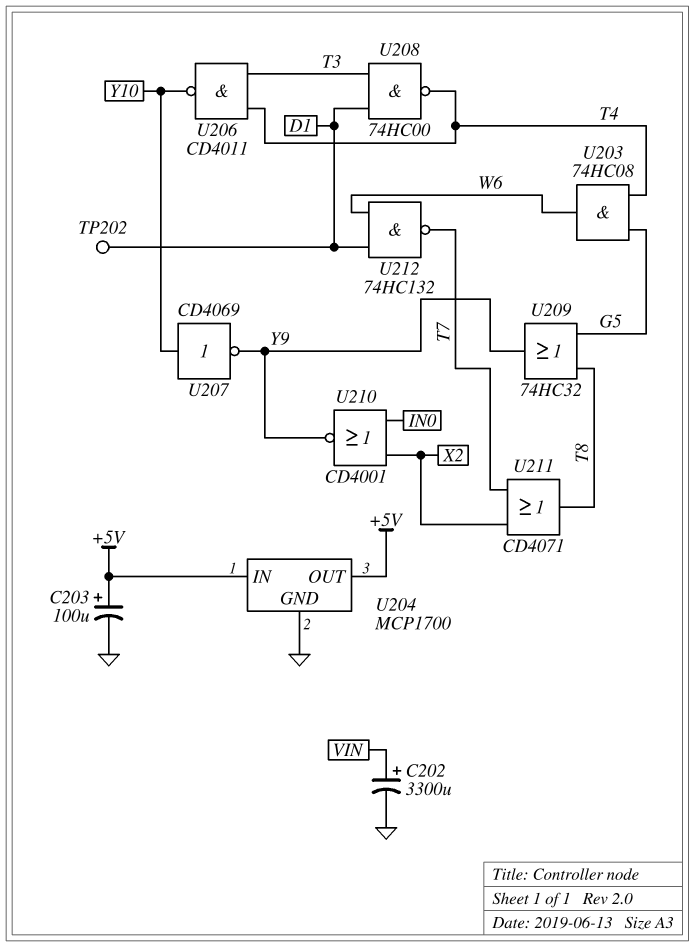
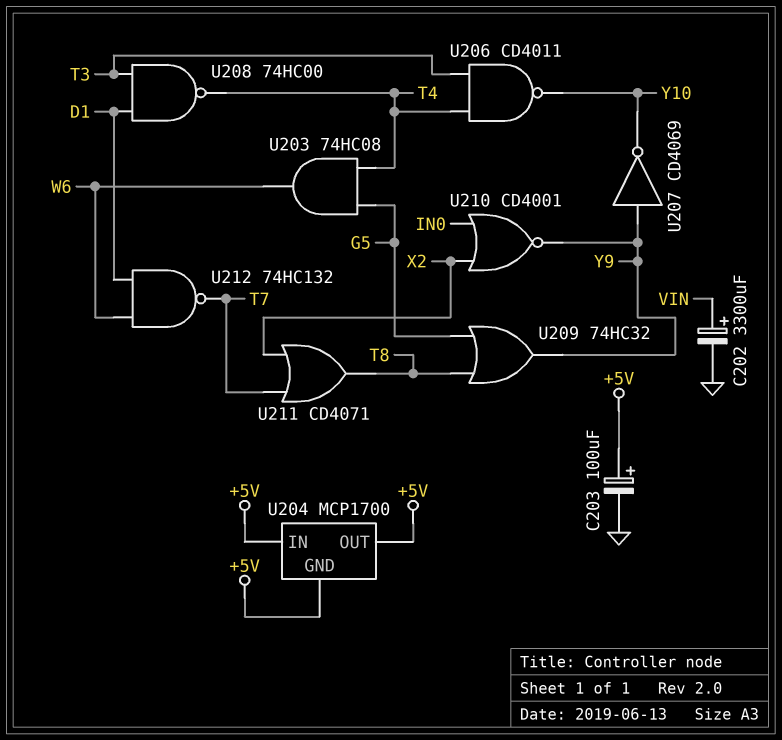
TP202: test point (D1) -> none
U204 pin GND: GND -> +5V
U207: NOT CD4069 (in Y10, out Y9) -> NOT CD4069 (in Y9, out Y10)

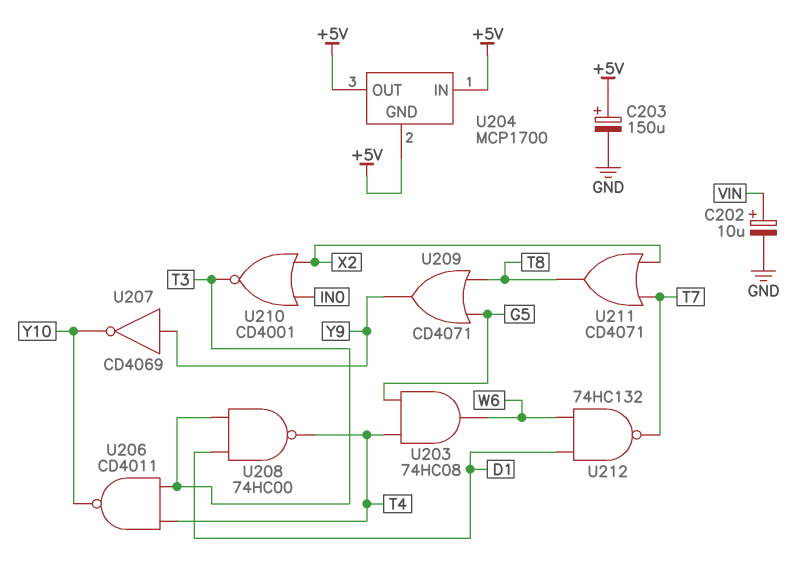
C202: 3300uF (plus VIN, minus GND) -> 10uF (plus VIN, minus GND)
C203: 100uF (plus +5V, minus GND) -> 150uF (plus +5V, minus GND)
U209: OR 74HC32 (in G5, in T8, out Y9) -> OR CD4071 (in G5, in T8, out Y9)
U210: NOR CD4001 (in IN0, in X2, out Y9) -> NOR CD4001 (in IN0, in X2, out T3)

☆ ☆ ☆ ☆

- [Exercise]:
Make an exact reproduction of the listing above, without any pictures.

- [Completed task]:
TP202: test point (D1) -> none
U204 pin GND: GND -> +5V
U207: NOT CD4069 (in Y10, out Y9) -> NOT CD4069 (in Y9, out Y10)

C202: 3300uF (plus VIN, minus GND) -> 10uF (plus VIN, minus GND)
C203: 100uF (plus +5V, minus GND) -> 150uF (plus +5V, minus GND)
U209: OR 74HC32 (in G5, in T8, out Y9) -> OR CD4071 (in G5, in T8, out Y9)
U210: NOR CD4001 (in IN0, in X2, out Y9) -> NOR CD4001 (in IN0, in X2, out T3)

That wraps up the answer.